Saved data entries

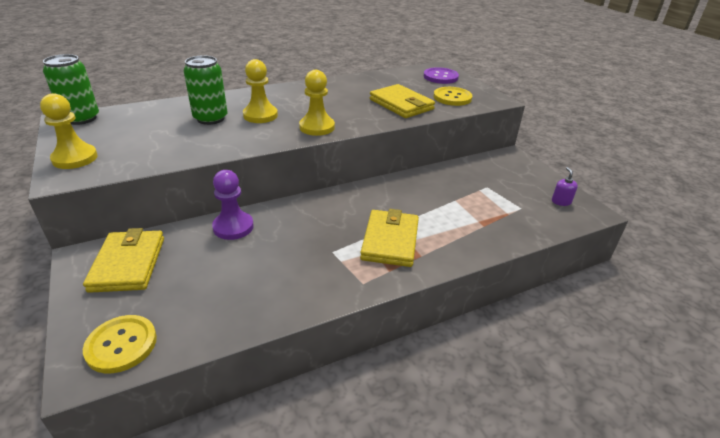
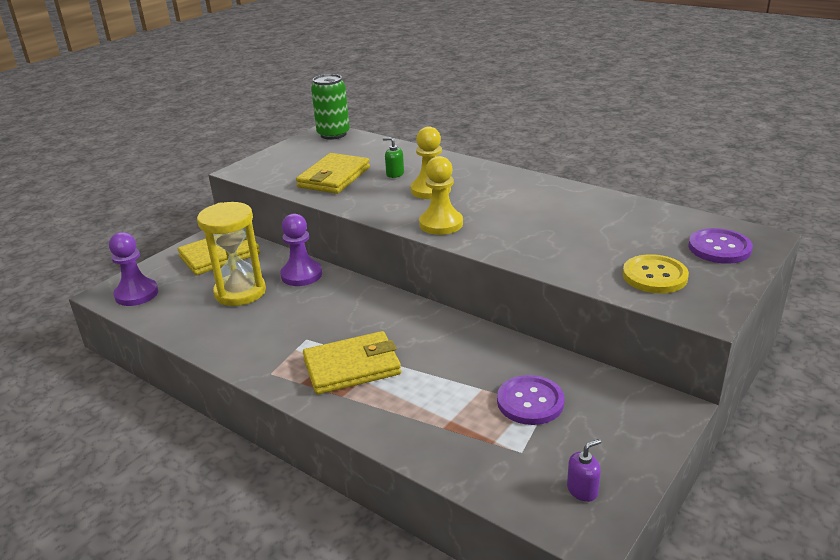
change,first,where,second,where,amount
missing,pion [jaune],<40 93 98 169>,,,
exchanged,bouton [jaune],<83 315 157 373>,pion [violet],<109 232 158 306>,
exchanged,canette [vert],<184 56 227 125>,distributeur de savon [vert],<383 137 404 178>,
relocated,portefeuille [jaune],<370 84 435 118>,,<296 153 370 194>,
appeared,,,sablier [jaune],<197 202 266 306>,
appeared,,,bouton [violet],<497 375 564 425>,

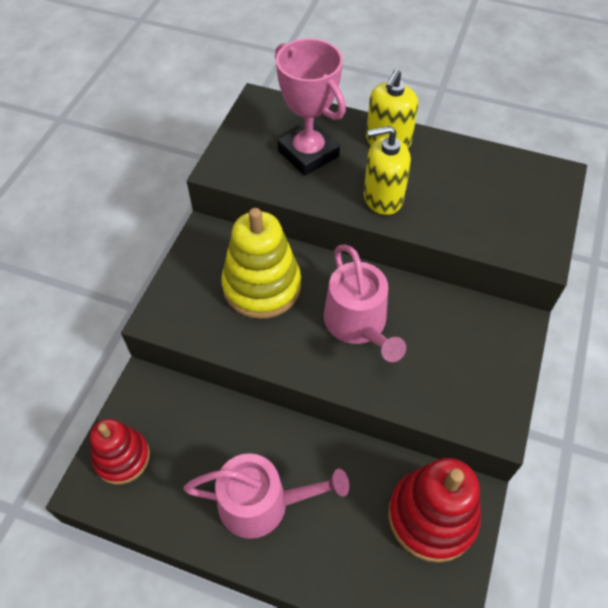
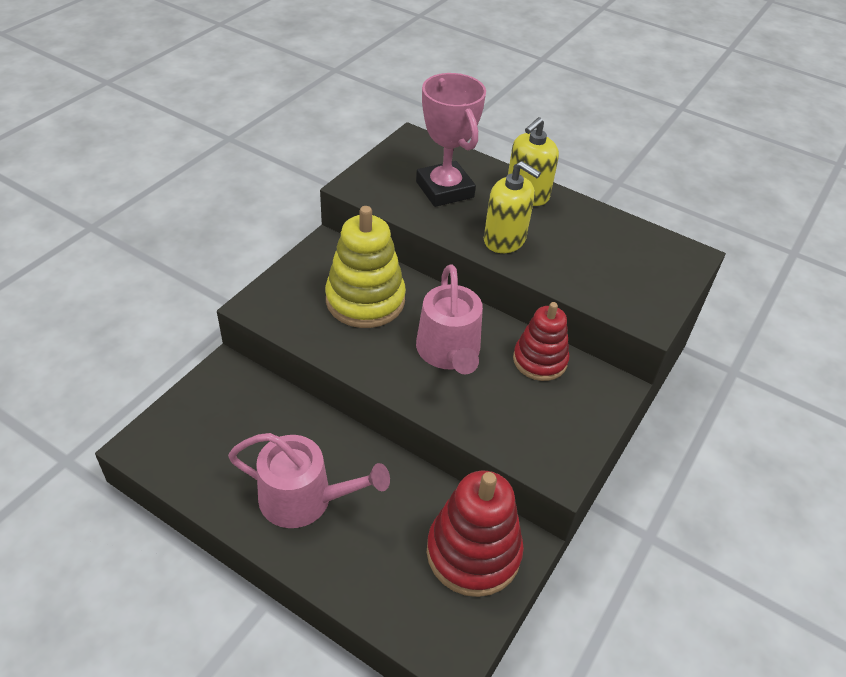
change,first,where,second,where,amount
relocated,jouet à empiler [rouge],<90 419 150 485>,,<513 302 569 381>,
spun,distributeur de savon [jaune],<364 126 411 215>,,<484 161 541 253>,150 degrees counterclockwise

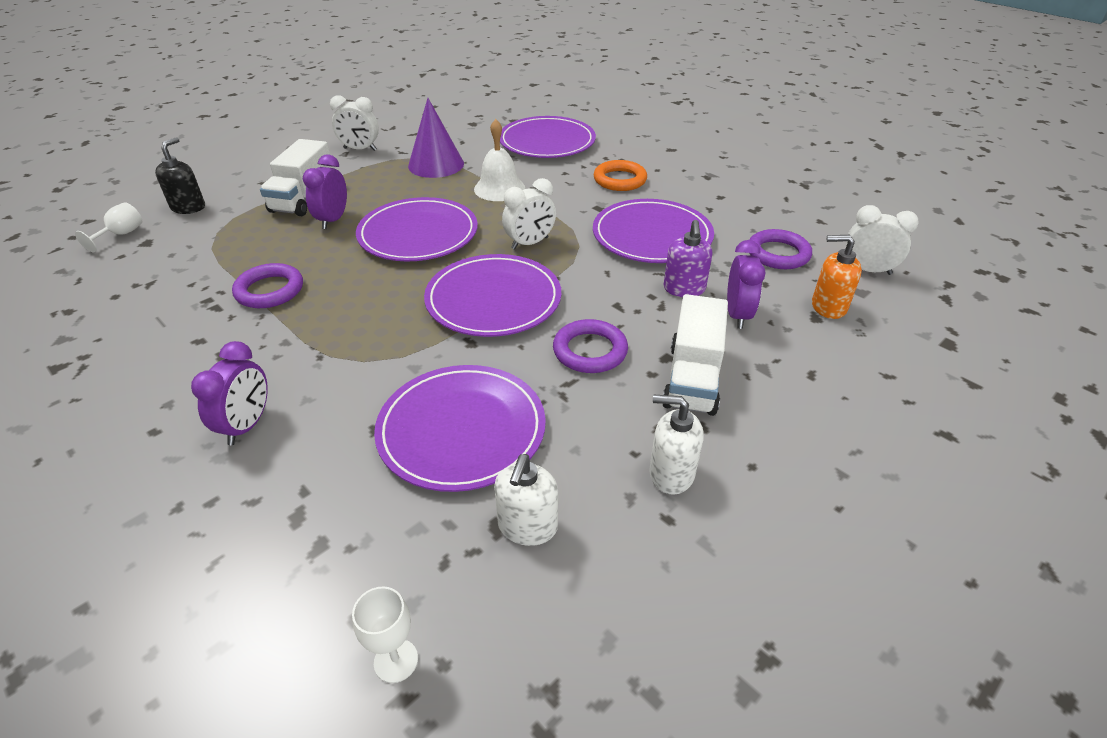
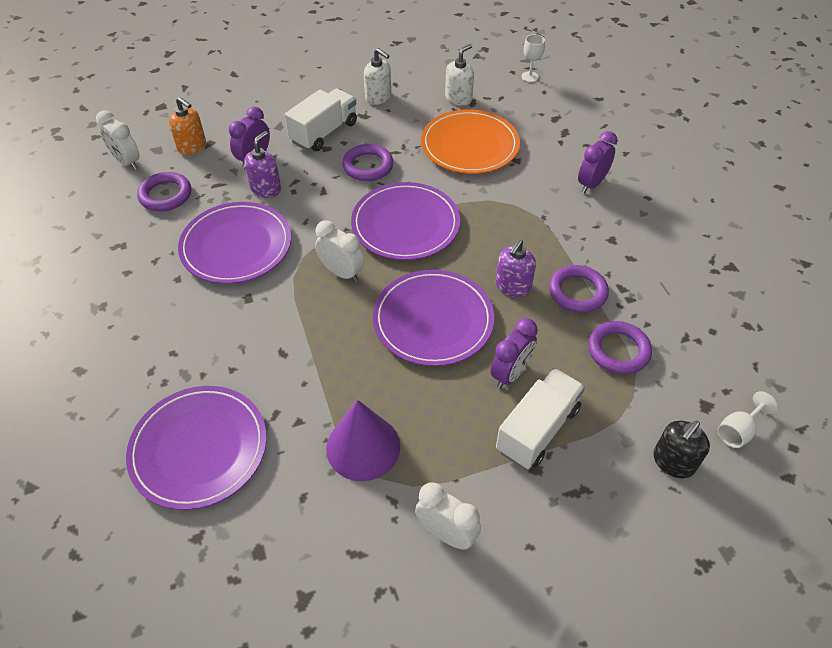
change,first,where,second,where,amount
colour,assiette [violet],<374 365 546 492>,assiette [orange],<421 109 520 174>,
missing,cloche [blanc],<474 119 525 201>,,,
spun,réveil [blanc],<502 178 556 250>,,<315 220 364 282>,45 degrees clockwise
missing,anneau [orange],<594 160 647 191>,,,
appeared,,,distributeur de savon [violet],<496 239 536 297>,
appeared,,,anneau [violet],<588 321 652 374>,

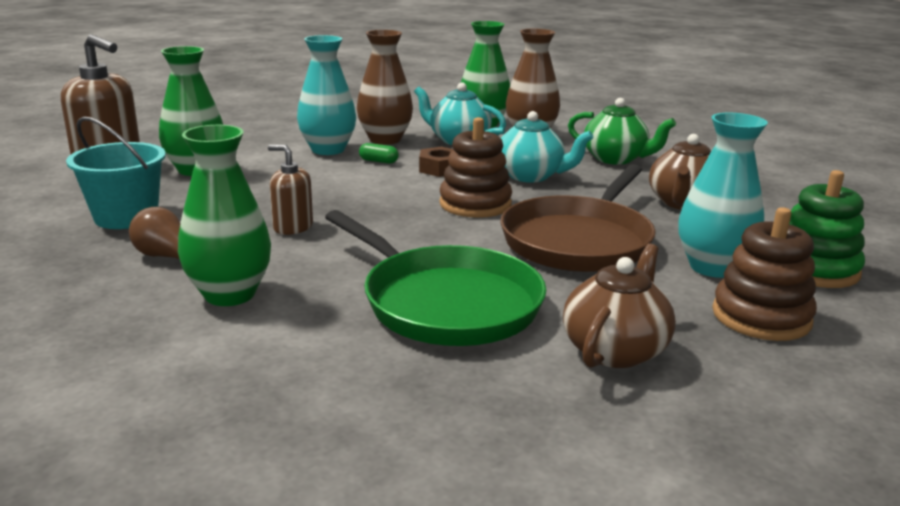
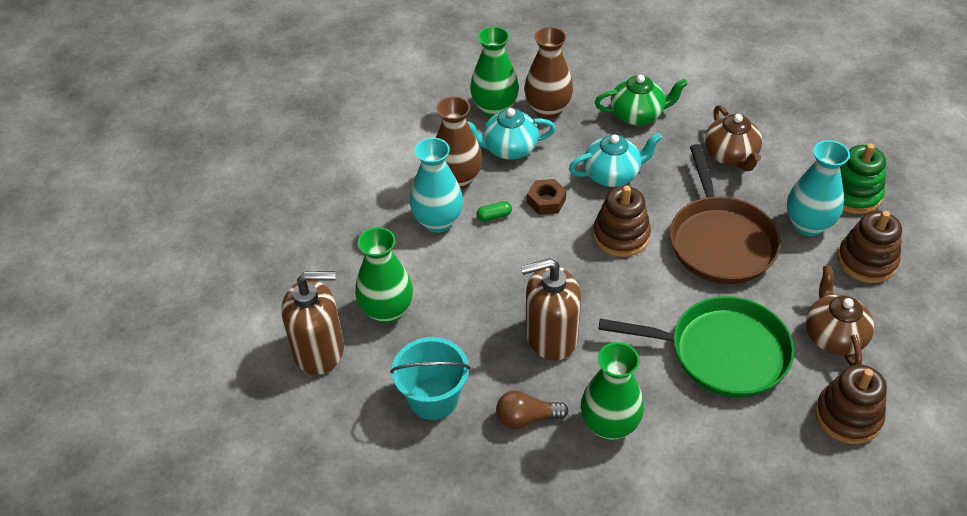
change,first,where,second,where,amount
size,distributeur de savon [marron],<268 145 313 235>,,<521 258 581 361>,x1.81
appeared,,,jouet à empiler [marron],<815 365 887 444>,

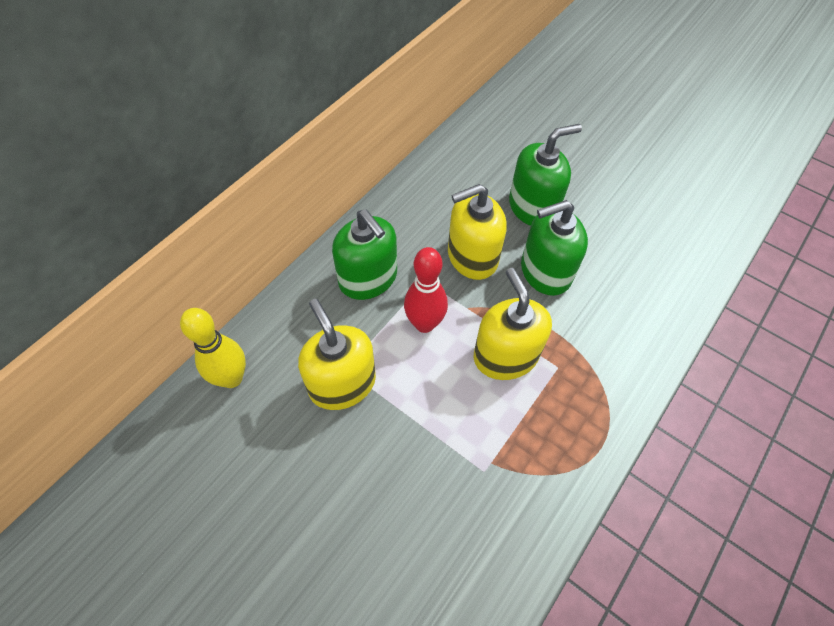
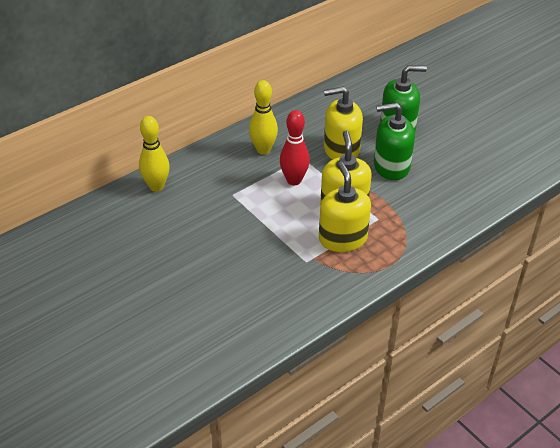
change,first,where,second,where,amount
relocated,distributeur de savon [jaune],<298 299 376 410>,,<319 161 371 252>,
exchanged,distributeur de savon [vert],<332 209 397 300>,quille [jaune],<249 80 278 155>,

## Assigned task
All of the records need to be reproduced exactly, with each picture omitted.

## Completed exercise
change,first,where,second,where,amount
missing,pion [jaune],<40 93 98 169>,,,
exchanged,bouton [jaune],<83 315 157 373>,pion [violet],<109 232 158 306>,
exchanged,canette [vert],<184 56 227 125>,distributeur de savon [vert],<383 137 404 178>,
relocated,portefeuille [jaune],<370 84 435 118>,,<296 153 370 194>,
appeared,,,sablier [jaune],<197 202 266 306>,
appeared,,,bouton [violet],<497 375 564 425>,

change,first,where,second,where,amount
relocated,jouet à empiler [rouge],<90 419 150 485>,,<513 302 569 381>,
spun,distributeur de savon [jaune],<364 126 411 215>,,<484 161 541 253>,150 degrees counterclockwise

change,first,where,second,where,amount
colour,assiette [violet],<374 365 546 492>,assiette [orange],<421 109 520 174>,
missing,cloche [blanc],<474 119 525 201>,,,
spun,réveil [blanc],<502 178 556 250>,,<315 220 364 282>,45 degrees clockwise
missing,anneau [orange],<594 160 647 191>,,,
appeared,,,distributeur de savon [violet],<496 239 536 297>,
appeared,,,anneau [violet],<588 321 652 374>,

change,first,where,second,where,amount
size,distributeur de savon [marron],<268 145 313 235>,,<521 258 581 361>,x1.81
appeared,,,jouet à empiler [marron],<815 365 887 444>,

change,first,where,second,where,amount
relocated,distributeur de savon [jaune],<298 299 376 410>,,<319 161 371 252>,
exchanged,distributeur de savon [vert],<332 209 397 300>,quille [jaune],<249 80 278 155>,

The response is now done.